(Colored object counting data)

/---

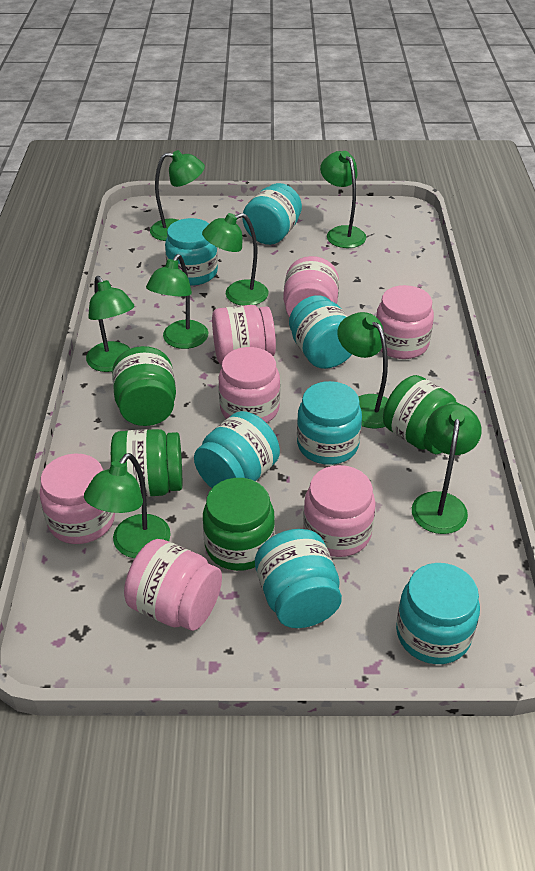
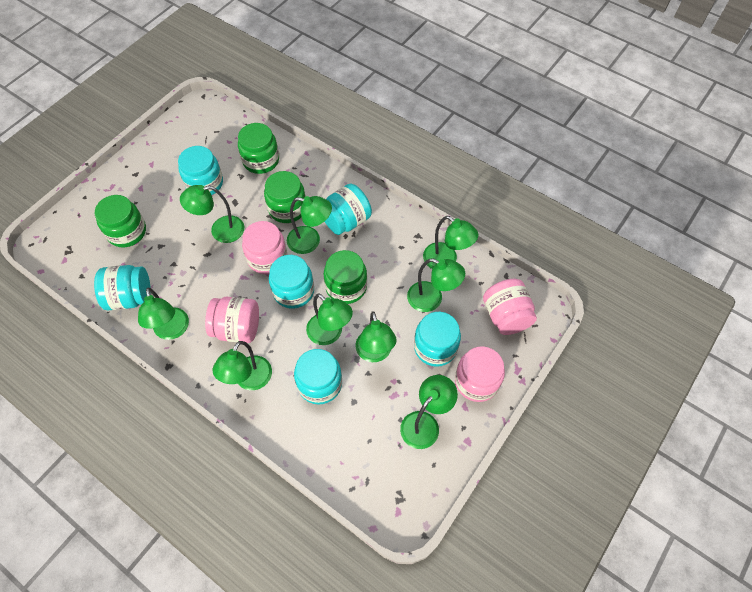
green lamp: [84,453,171,558] [86,276,134,372] [146,254,208,349] [150,150,205,241] [202,213,268,306] [320,151,366,248] [337,312,388,428] [412,404,482,534] = 8 -> [138,288,189,340] [180,185,244,243] [213,341,272,390] [287,196,332,254] [306,293,353,345] [355,311,397,362] [400,375,458,449] [407,259,465,312] [423,216,478,269] = 9
pink jar: [40,453,115,544] [124,539,222,631] [212,305,276,365] [218,347,280,423] [283,256,339,317] [303,465,376,557] [376,285,434,359] = 7 -> [205,297,259,343] [242,221,287,274] [455,346,505,402] [483,279,537,335] = 4
turquoise jar: [165,218,218,285] [194,411,280,488] [242,183,302,245] [255,529,342,628] [289,295,352,369] [297,381,362,465] [396,563,480,664] = 7 -> [94,265,151,310] [178,146,223,195] [269,255,314,309] [294,349,342,405] [324,183,372,235] [414,312,461,367] = 6

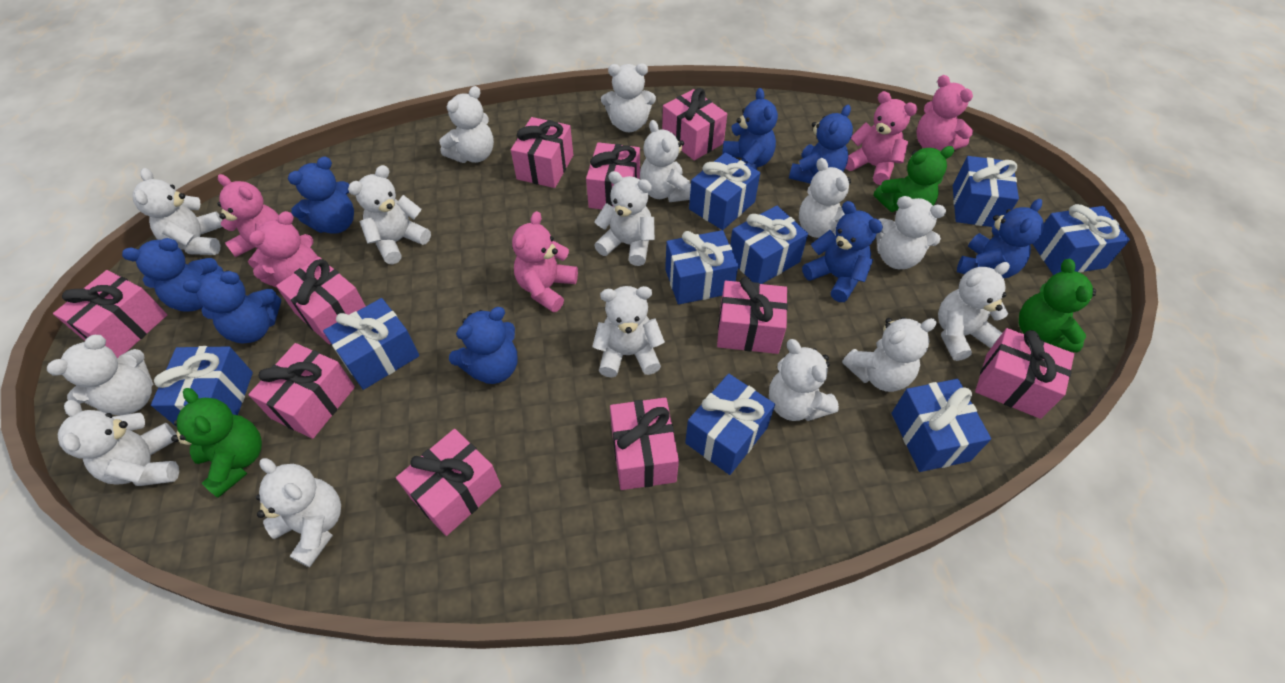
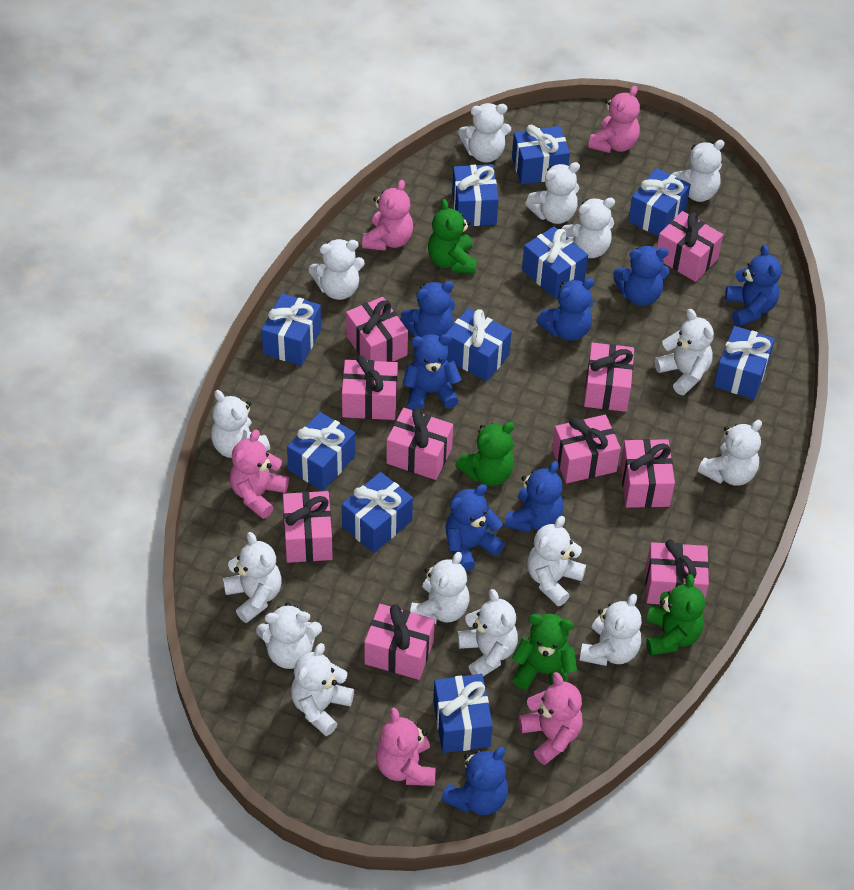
blue gift: [151,346,253,427] [323,298,419,390] [665,230,738,305] [685,374,775,475] [689,152,760,230] [730,206,808,284] [892,379,991,472] [953,156,1019,227] [1033,204,1130,275] = 9 -> [261,293,321,366] [287,412,355,491] [342,472,413,553] [433,674,493,753] [446,308,512,381] [452,164,499,226] [512,125,570,185] [522,226,588,299] [628,168,691,236] [714,326,775,399] = 10
green teddy bear: [171,388,262,498] [874,146,954,212] [1019,259,1096,352] = 3 -> [428,199,477,274] [455,422,515,486] [512,613,577,689] [646,574,705,656] = 4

\---

#### [Job item]
Print the line with "blue gift: [151,346,253,427]" and every line after it in the entries above, exactly as written. Leave out all other lines.

#### [Response to this task]
blue gift: [151,346,253,427] [323,298,419,390] [665,230,738,305] [685,374,775,475] [689,152,760,230] [730,206,808,284] [892,379,991,472] [953,156,1019,227] [1033,204,1130,275] = 9 -> [261,293,321,366] [287,412,355,491] [342,472,413,553] [433,674,493,753] [446,308,512,381] [452,164,499,226] [512,125,570,185] [522,226,588,299] [628,168,691,236] [714,326,775,399] = 10
green teddy bear: [171,388,262,498] [874,146,954,212] [1019,259,1096,352] = 3 -> [428,199,477,274] [455,422,515,486] [512,613,577,689] [646,574,705,656] = 4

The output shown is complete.